Object state change records:
▬▬▬

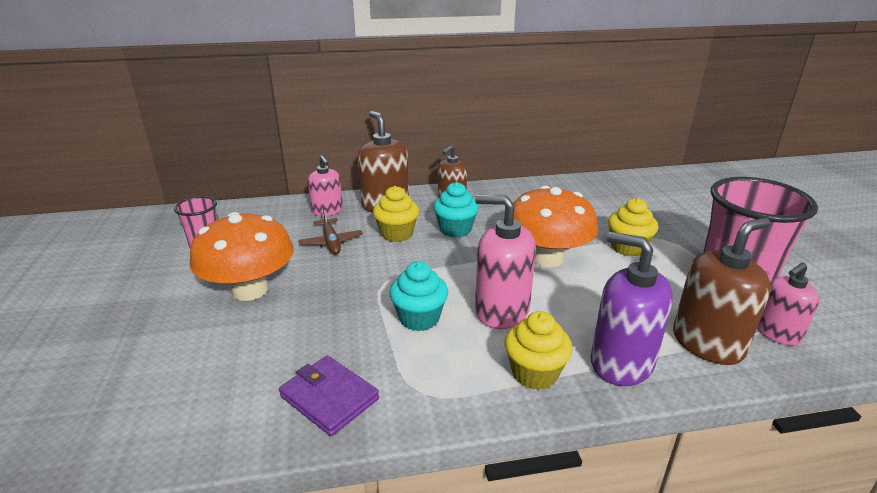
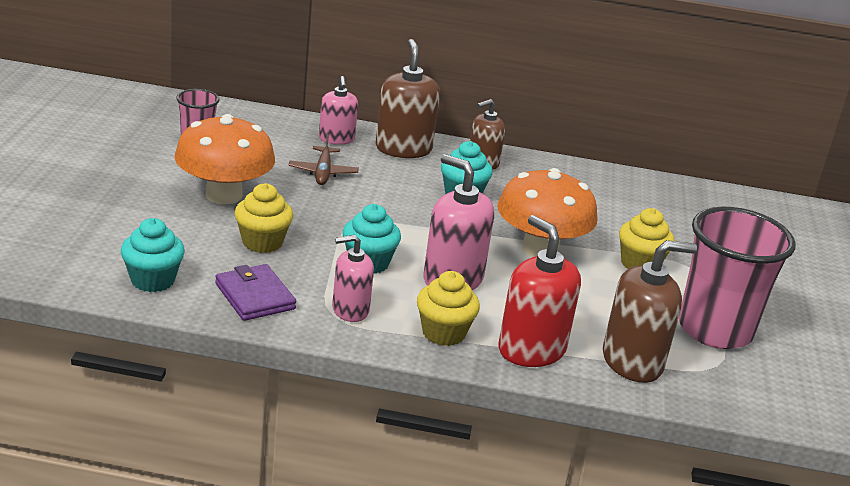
camera: 15 degrees right, 0 degrees up
(208, 417) = (152, 280): none -> turquoise cupcake
(397, 234) = (396, 182): yellow cupcake -> yellow cupcake (262, 242)
(621, 363) = (531, 350): purple soap dispenser -> red soap dispenser
(776, 333) = (714, 376): pink soap dispenser -> pink soap dispenser (350, 310)

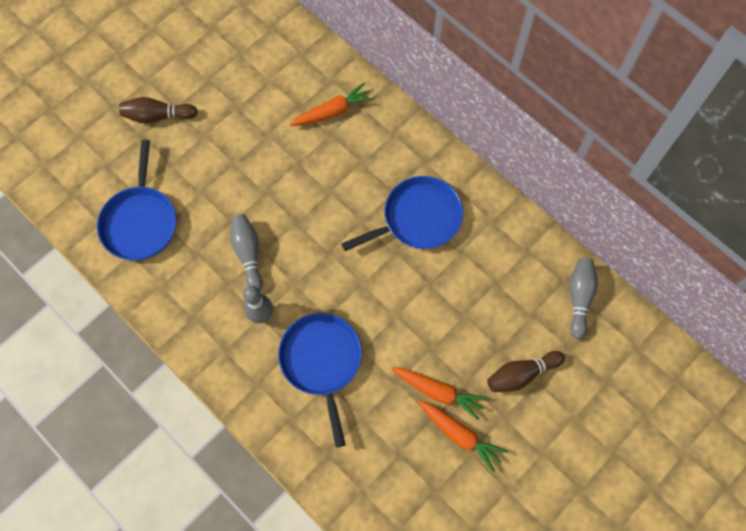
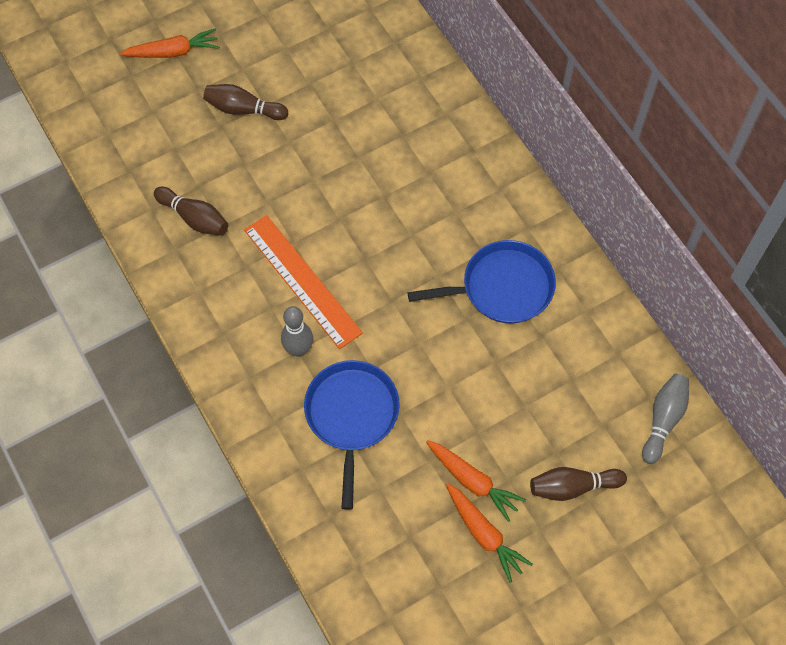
camera: 15 degrees right, 5 degrees down
(140, 222) = (194, 218): blue pan -> brown bowling pin
(248, 254) = (302, 280): grey bowling pin -> orange ruler
(332, 111) = (438, 149): orange carrot -> orange carrot (173, 52)

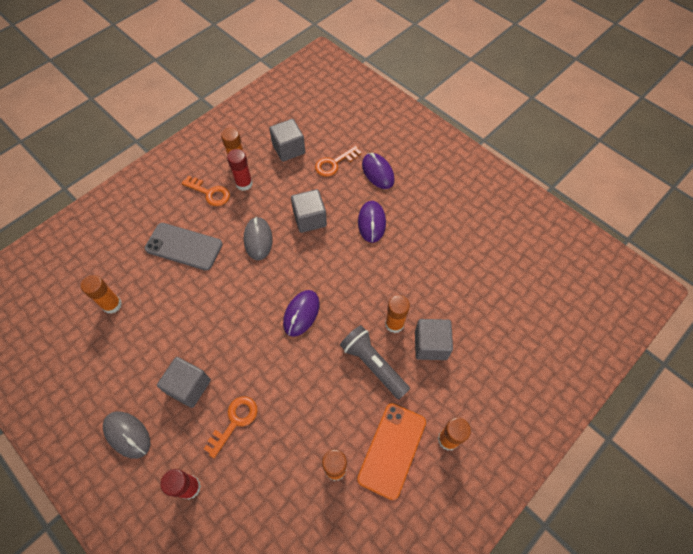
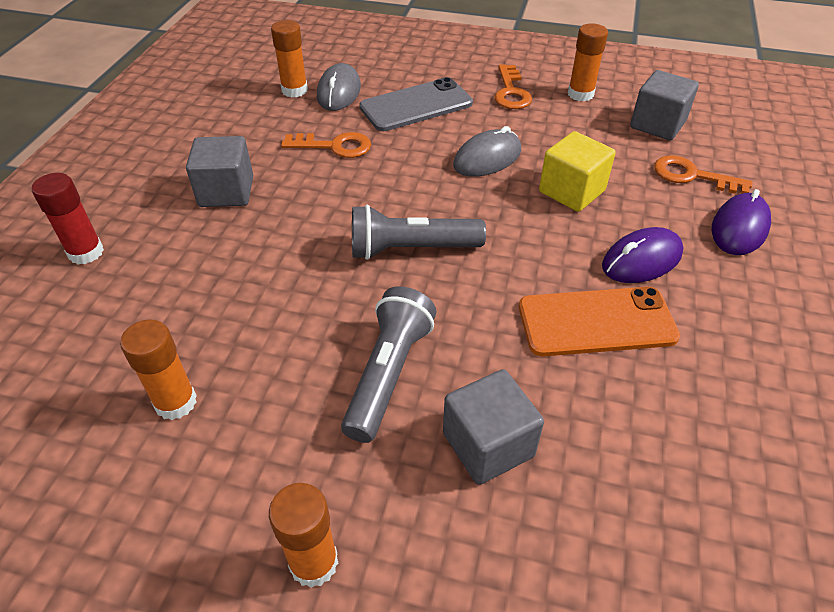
camera: 60 degrees right, 15 degrees down
(127, 435) = (135, 171): grey mouse -> grey mouse (339, 92)
(184, 246) = (416, 105): grey phone -> grey phone turned 75 degrees clockwise
(235, 421) = (199, 254): orange key -> orange key (334, 146)
(244, 184) = (556, 111): red glue stick -> none
(301, 314) = (411, 249): purple mouse -> grey flashlight
(309, 219) = (571, 191): grey cube -> yellow cube
(392, 450) = (246, 472): orange phone -> orange phone (596, 322)
(394, 324) = (486, 371): orange glue stick -> none

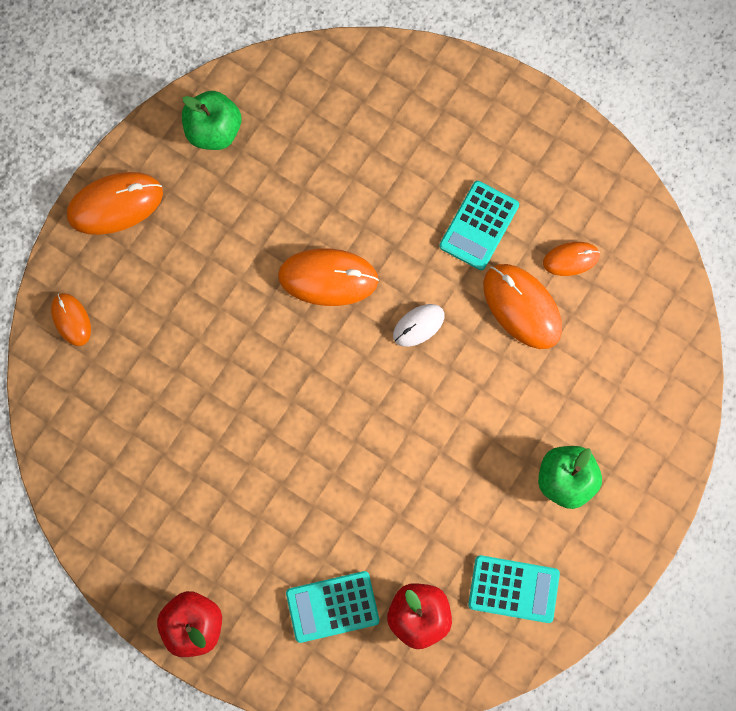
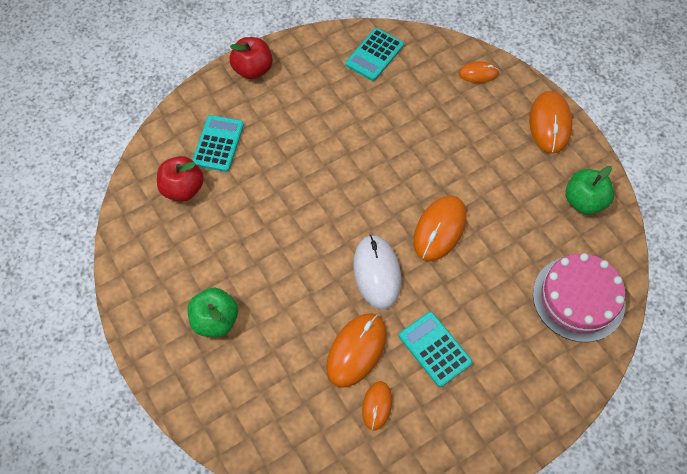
camera: 115 degrees right, 15 degrees down
(345, 99) = (578, 298): none -> pink cake
(418, 325) = (377, 272): white mouse -> white mouse, size x1.73
(513, 589) = (163, 252): turquoise calculator -> turquoise calculator (374, 55)
(522, 307) = (356, 350): orange mouse -> orange mouse turned 45 degrees counterclockwise

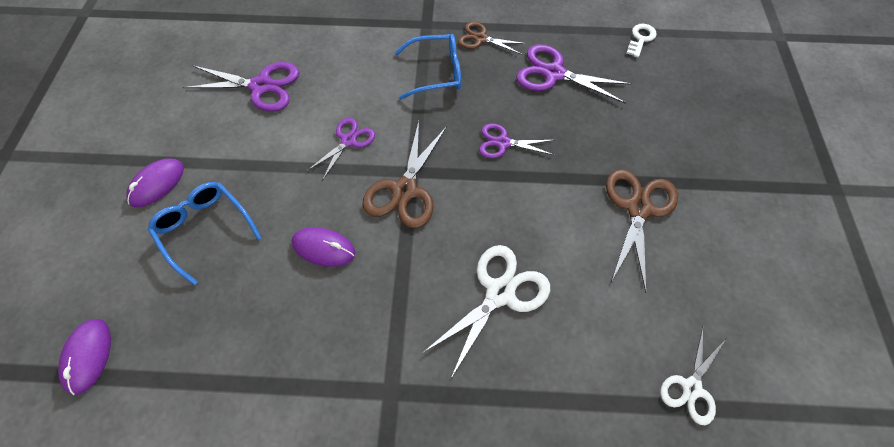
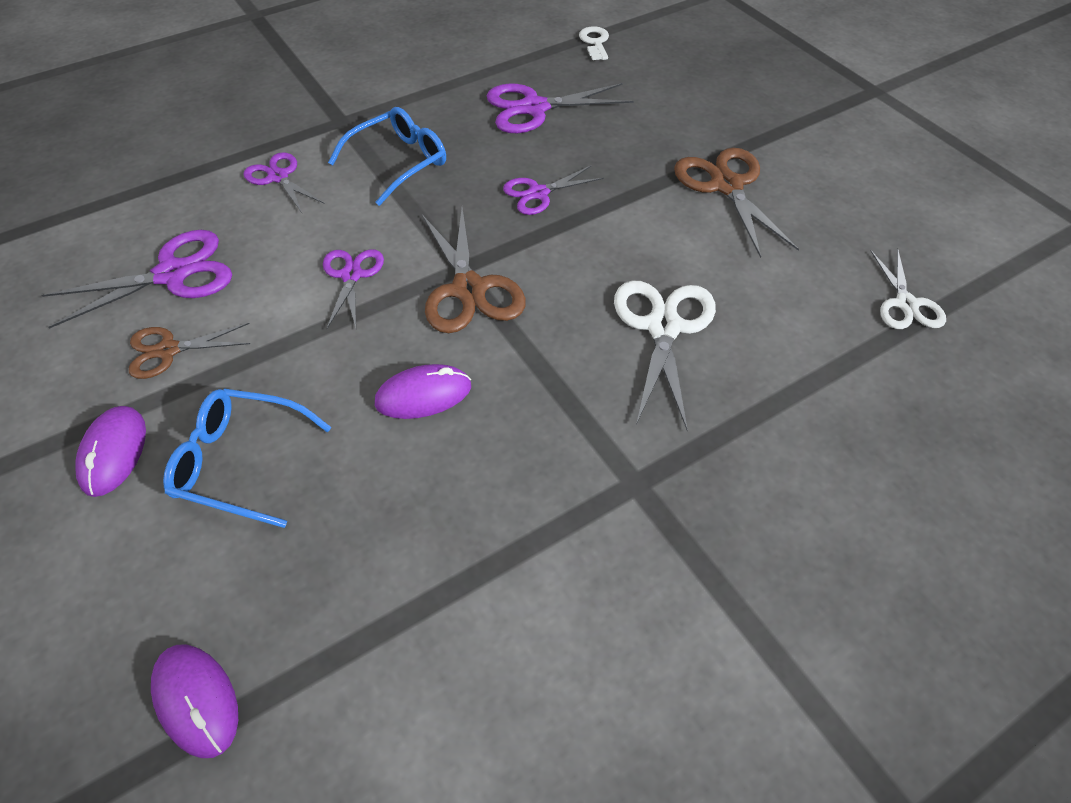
camera: 35 degrees left, 10 degrees down
(362, 48) = (278, 177): none -> purple scissors
(480, 38) = (421, 109): brown scissors -> brown scissors (168, 350)

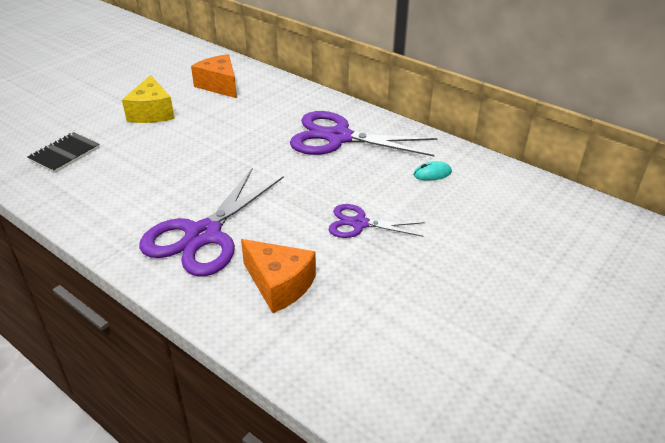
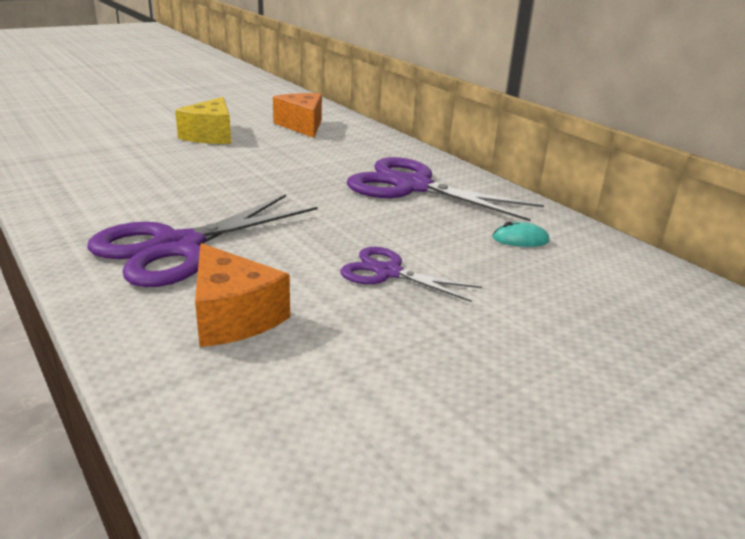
camera: 15 degrees right, 10 degrees down
(65, 154) = (89, 153): black notebook -> none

▬▬▬

* **GOAL OF THE EXERCISE**
Nothing from before the line containing "camera: 15 degrees right, 10 degrees down" should appear; copy that line and each one after it through the last line of the entries, exactly.

* **REPLY**
camera: 15 degrees right, 10 degrees down
(65, 154) = (89, 153): black notebook -> none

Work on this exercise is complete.